§ WHAT IS EXPECTED
Look through the records below for the line with "chaussure (noir) (104,496,259,625)". Return that line and each one after it up to and including the line with "tournevis (vert) (215,465,311,487)", exactly.
EXERCISE DATA below:
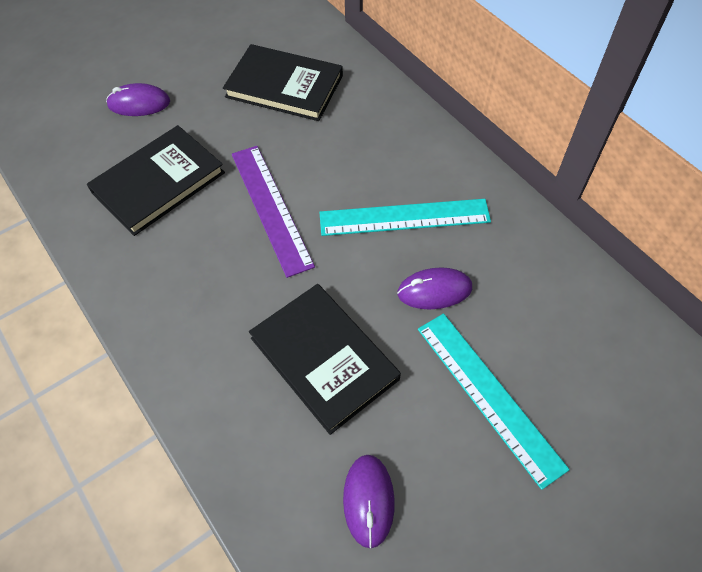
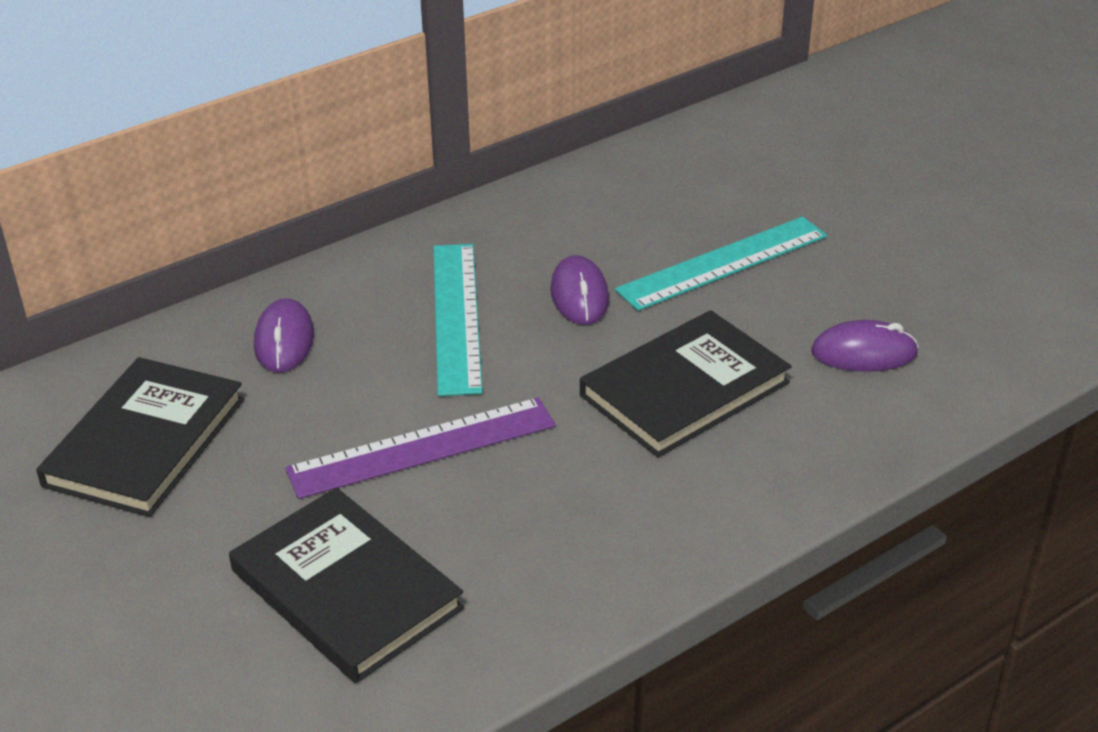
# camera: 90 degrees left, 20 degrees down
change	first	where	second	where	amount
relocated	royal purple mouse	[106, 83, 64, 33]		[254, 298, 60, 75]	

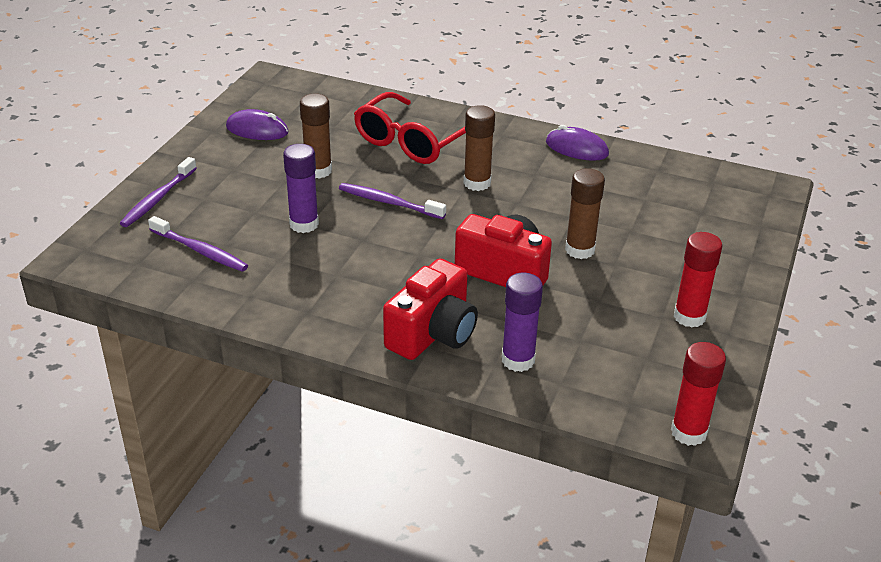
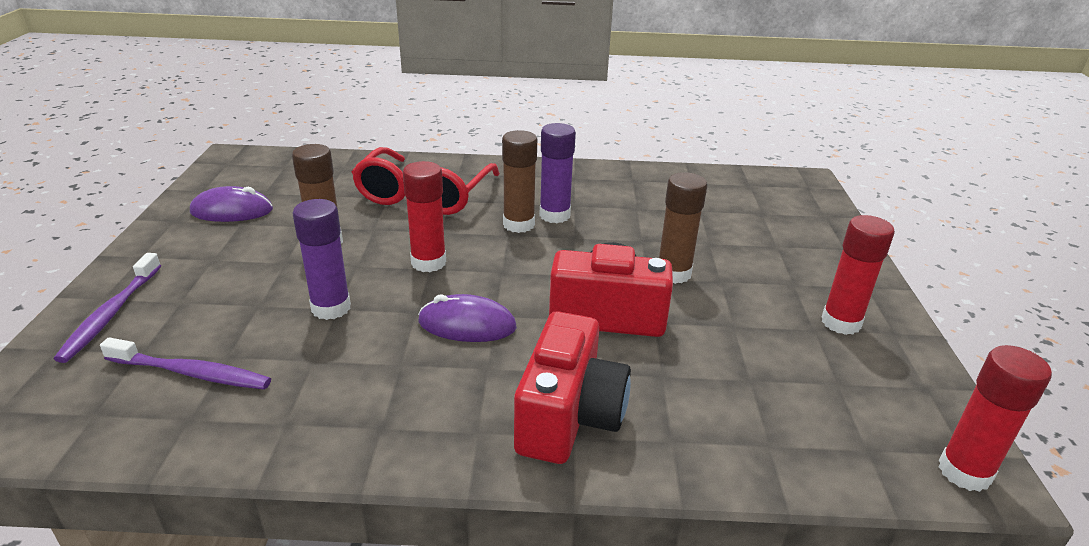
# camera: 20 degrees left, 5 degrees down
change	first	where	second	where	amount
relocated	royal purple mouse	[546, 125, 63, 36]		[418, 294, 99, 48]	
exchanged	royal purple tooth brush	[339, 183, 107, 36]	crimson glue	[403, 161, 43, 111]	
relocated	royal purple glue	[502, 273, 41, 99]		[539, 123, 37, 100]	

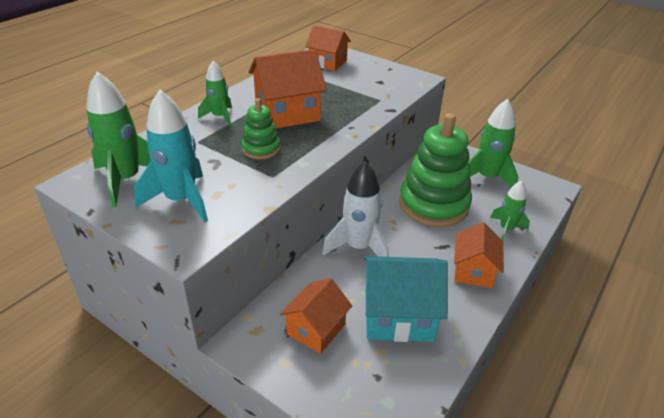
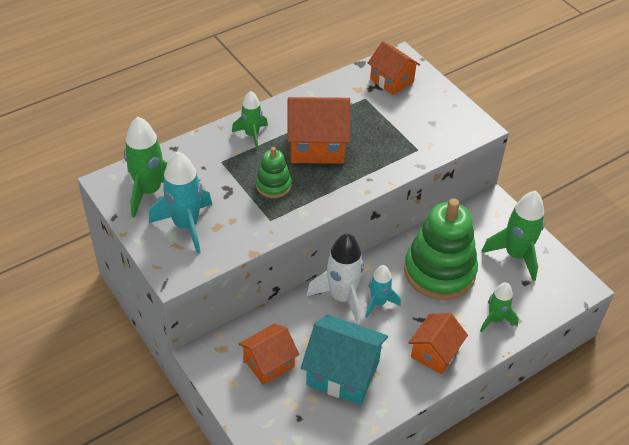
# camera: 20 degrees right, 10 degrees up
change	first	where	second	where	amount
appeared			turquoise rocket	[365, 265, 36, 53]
End of EXERCISE DATA.
EXERCISE DATA below:
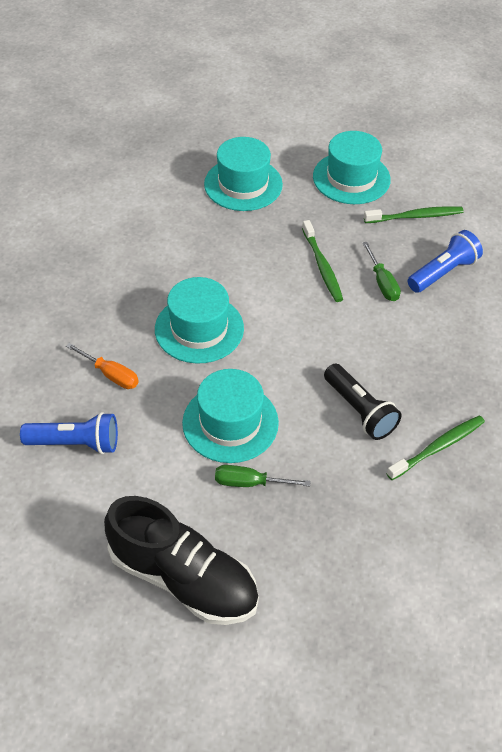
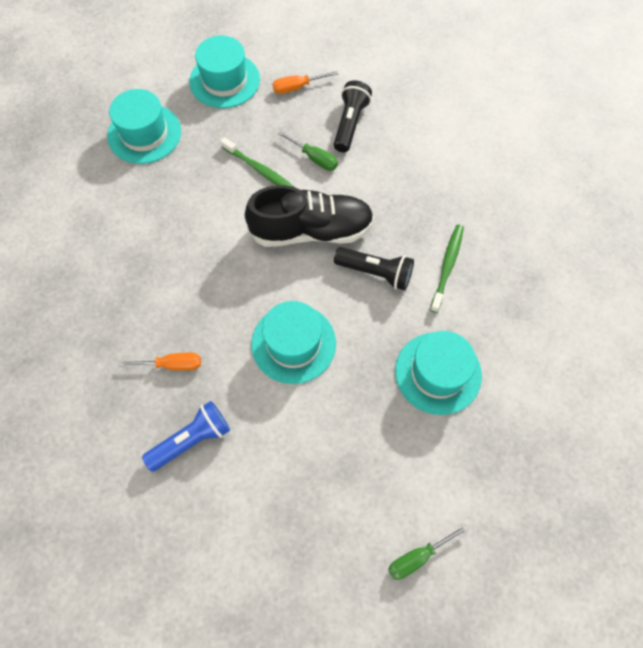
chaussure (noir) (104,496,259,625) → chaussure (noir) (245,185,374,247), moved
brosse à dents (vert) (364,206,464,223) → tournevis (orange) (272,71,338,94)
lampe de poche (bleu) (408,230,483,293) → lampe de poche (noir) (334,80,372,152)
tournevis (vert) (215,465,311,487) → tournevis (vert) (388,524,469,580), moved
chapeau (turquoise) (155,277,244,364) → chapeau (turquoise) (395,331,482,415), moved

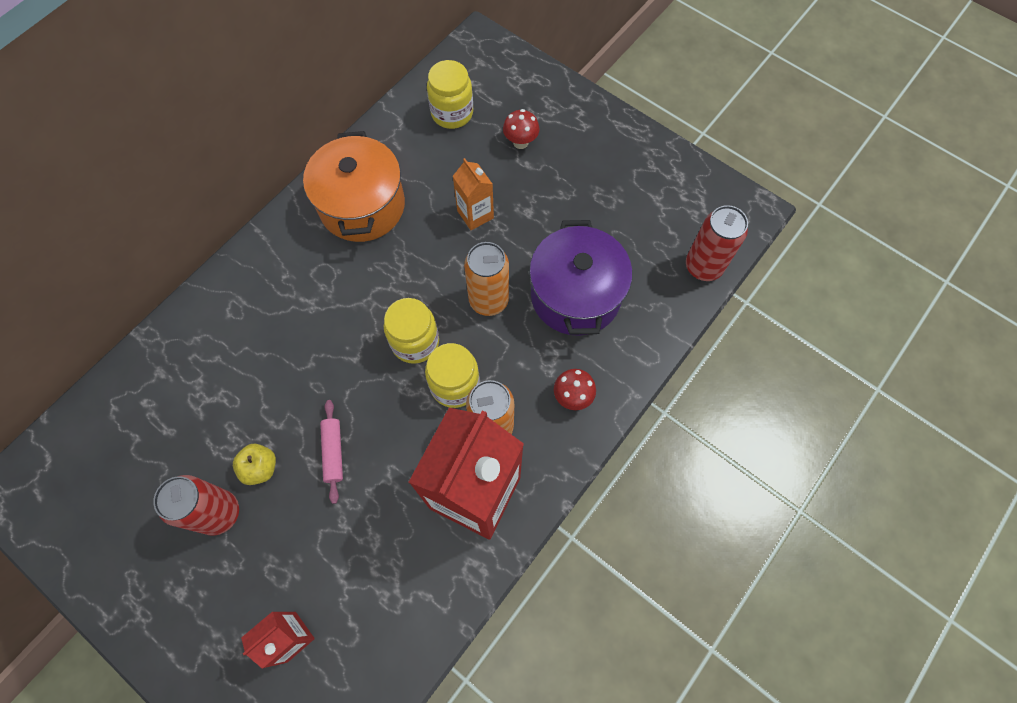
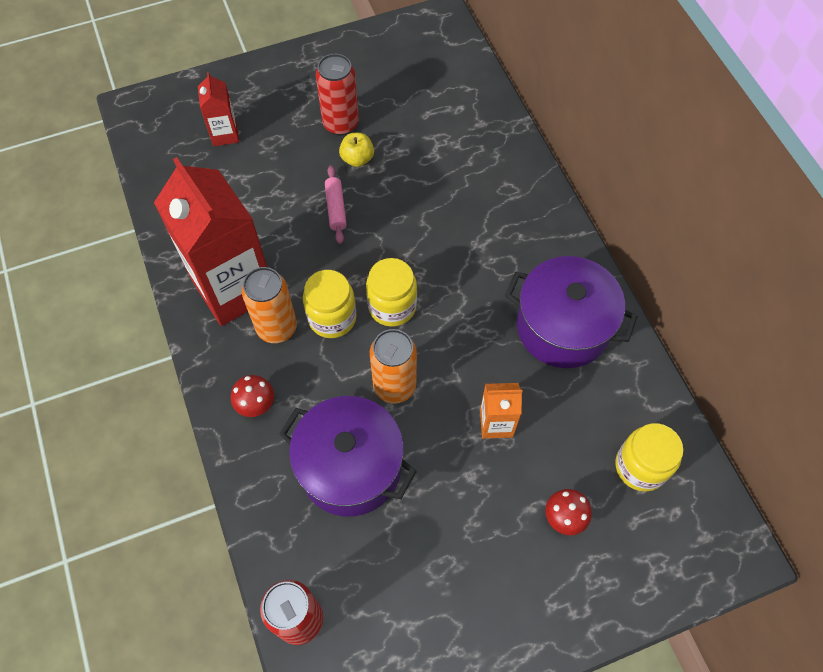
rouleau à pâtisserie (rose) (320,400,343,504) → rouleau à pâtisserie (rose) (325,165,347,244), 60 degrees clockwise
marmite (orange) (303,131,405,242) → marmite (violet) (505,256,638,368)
End of EXERCISE DATA.
§ REPLY
chaussure (noir) (104,496,259,625) → chaussure (noir) (245,185,374,247), moved
brosse à dents (vert) (364,206,464,223) → tournevis (orange) (272,71,338,94)
lampe de poche (bleu) (408,230,483,293) → lampe de poche (noir) (334,80,372,152)
tournevis (vert) (215,465,311,487) → tournevis (vert) (388,524,469,580), moved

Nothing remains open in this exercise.